Extract each line from the entries below that has the string "SONAR" in it.

**Data for review**
• • • • • • •

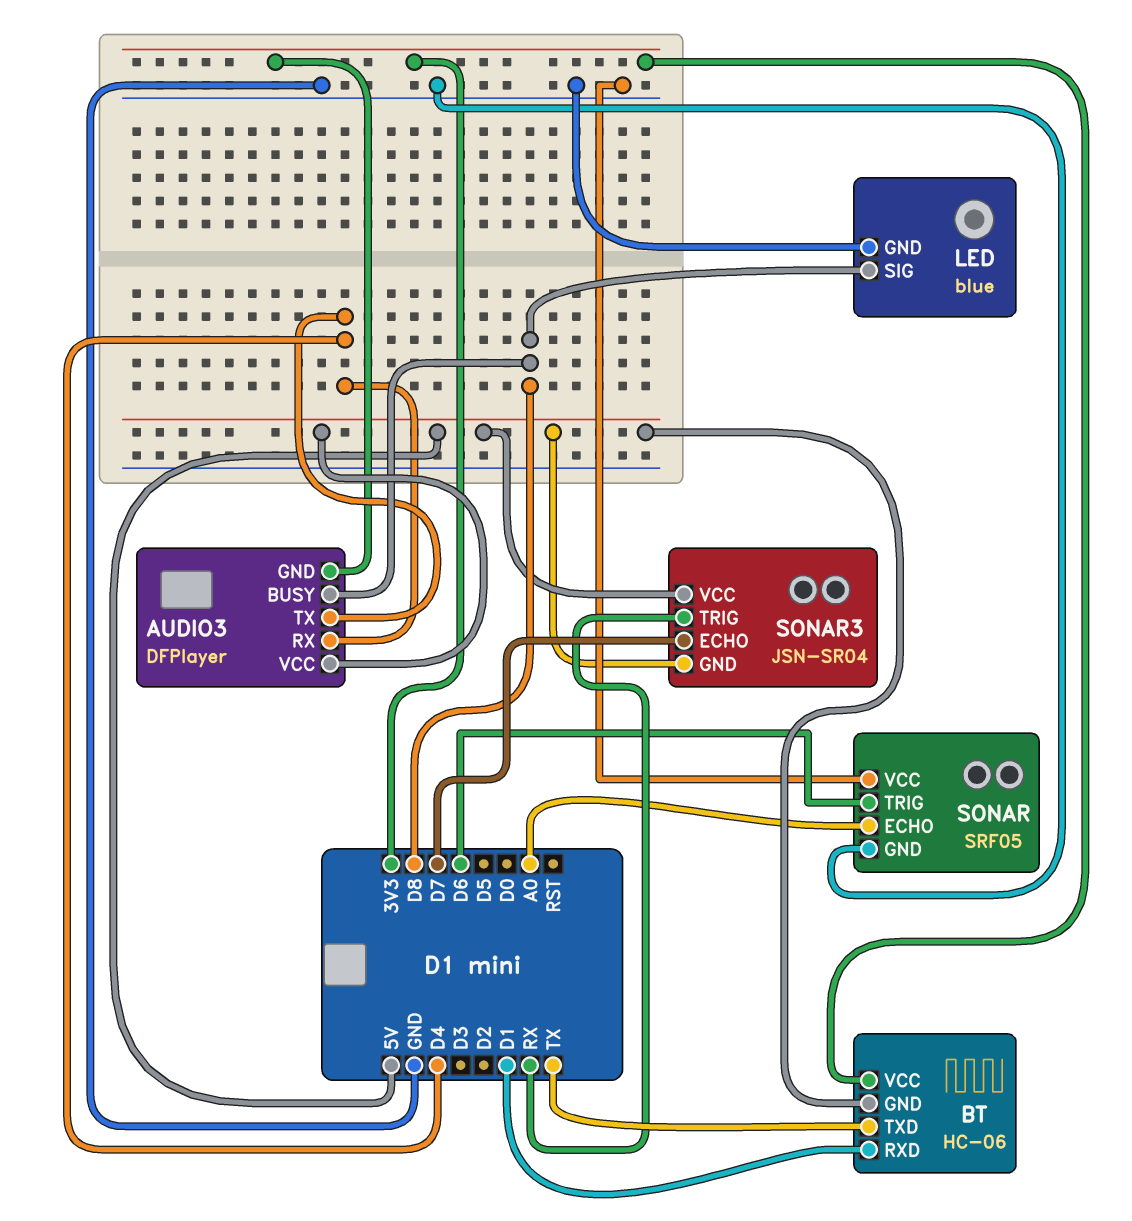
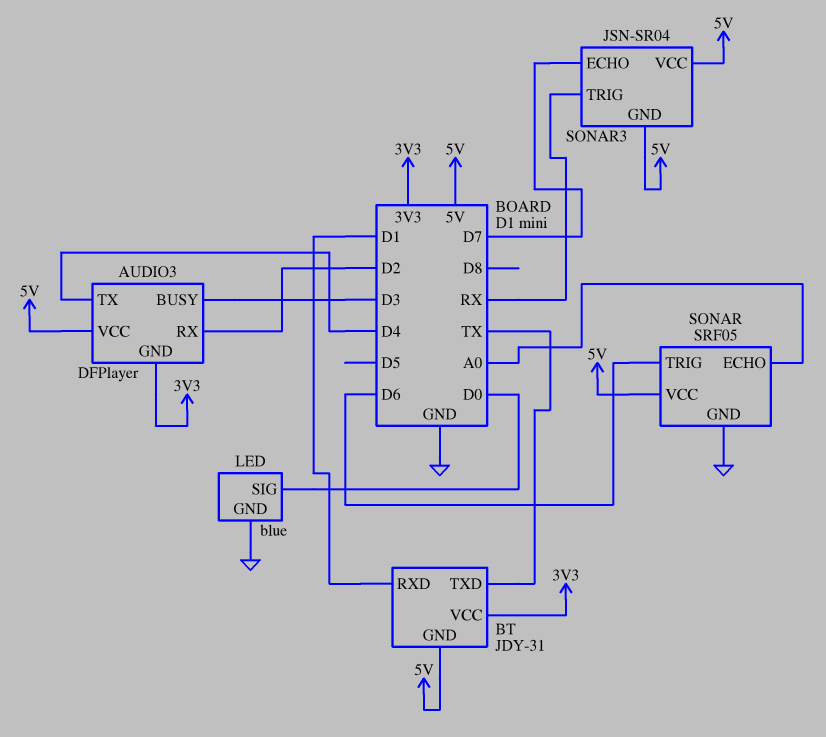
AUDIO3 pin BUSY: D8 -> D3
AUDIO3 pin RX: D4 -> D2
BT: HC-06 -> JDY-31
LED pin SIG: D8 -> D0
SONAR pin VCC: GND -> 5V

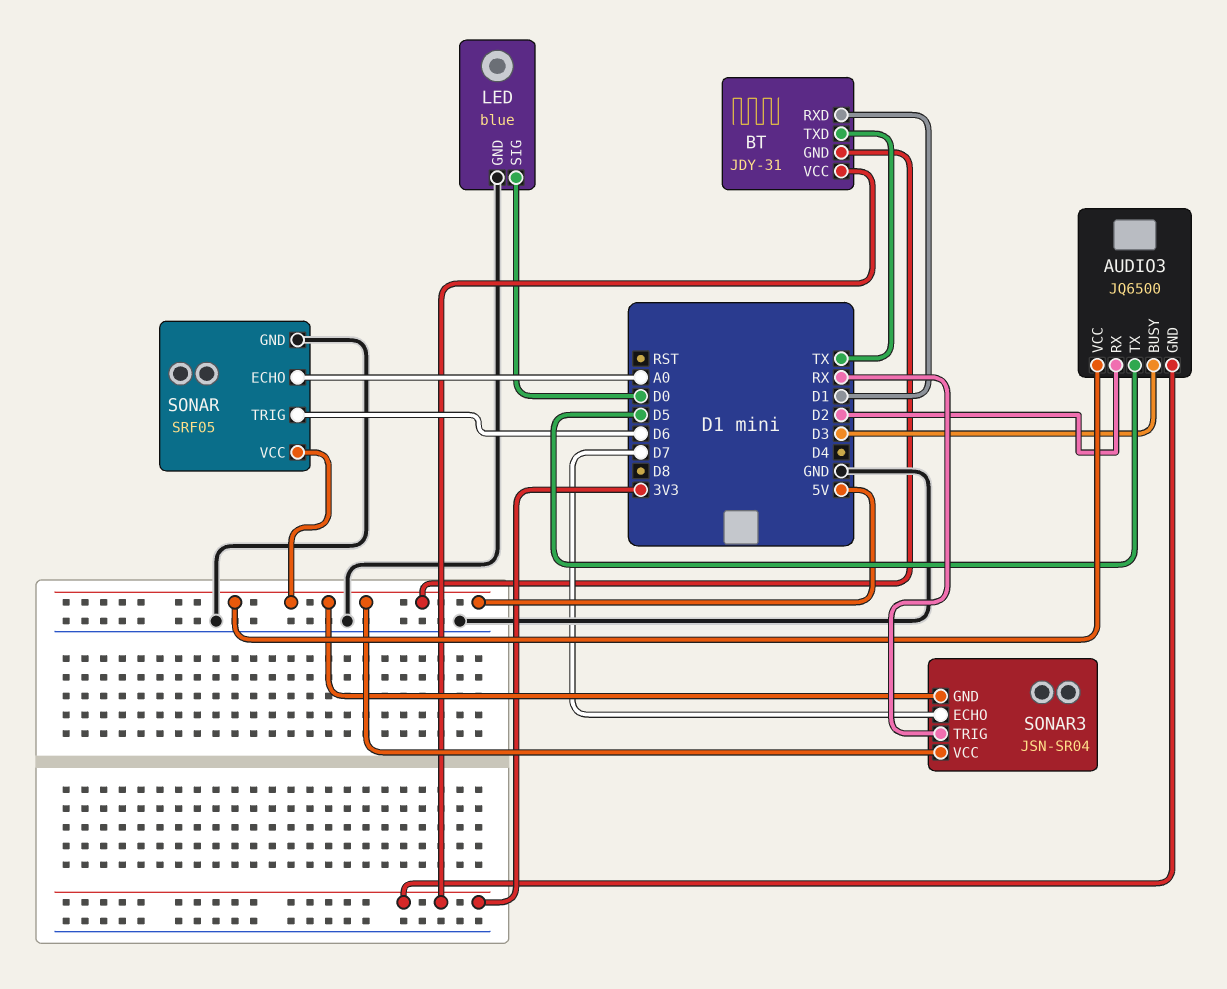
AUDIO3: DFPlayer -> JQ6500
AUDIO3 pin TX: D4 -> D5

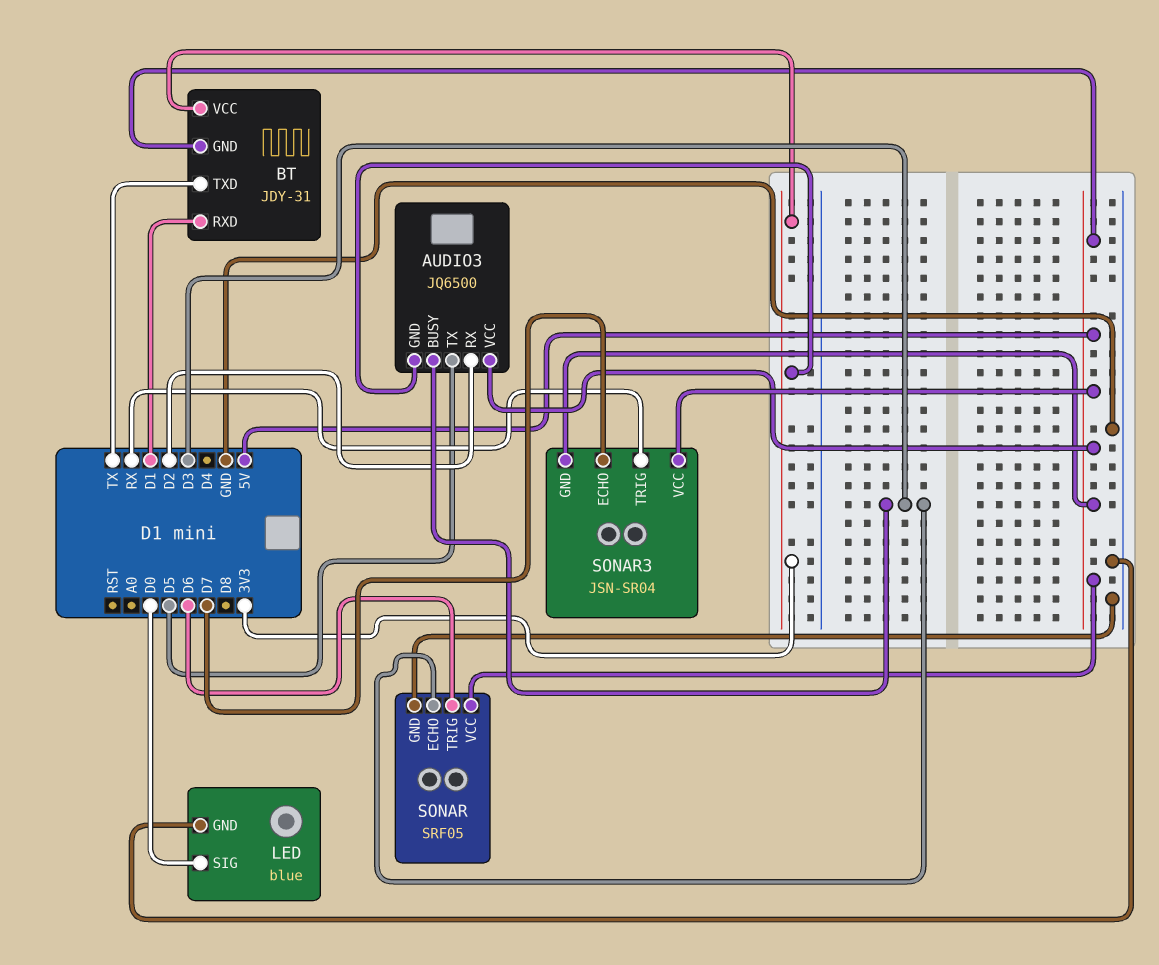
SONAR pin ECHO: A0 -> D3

• • • • • • •

**Exercise answer**
SONAR pin VCC: GND -> 5V
SONAR pin ECHO: A0 -> D3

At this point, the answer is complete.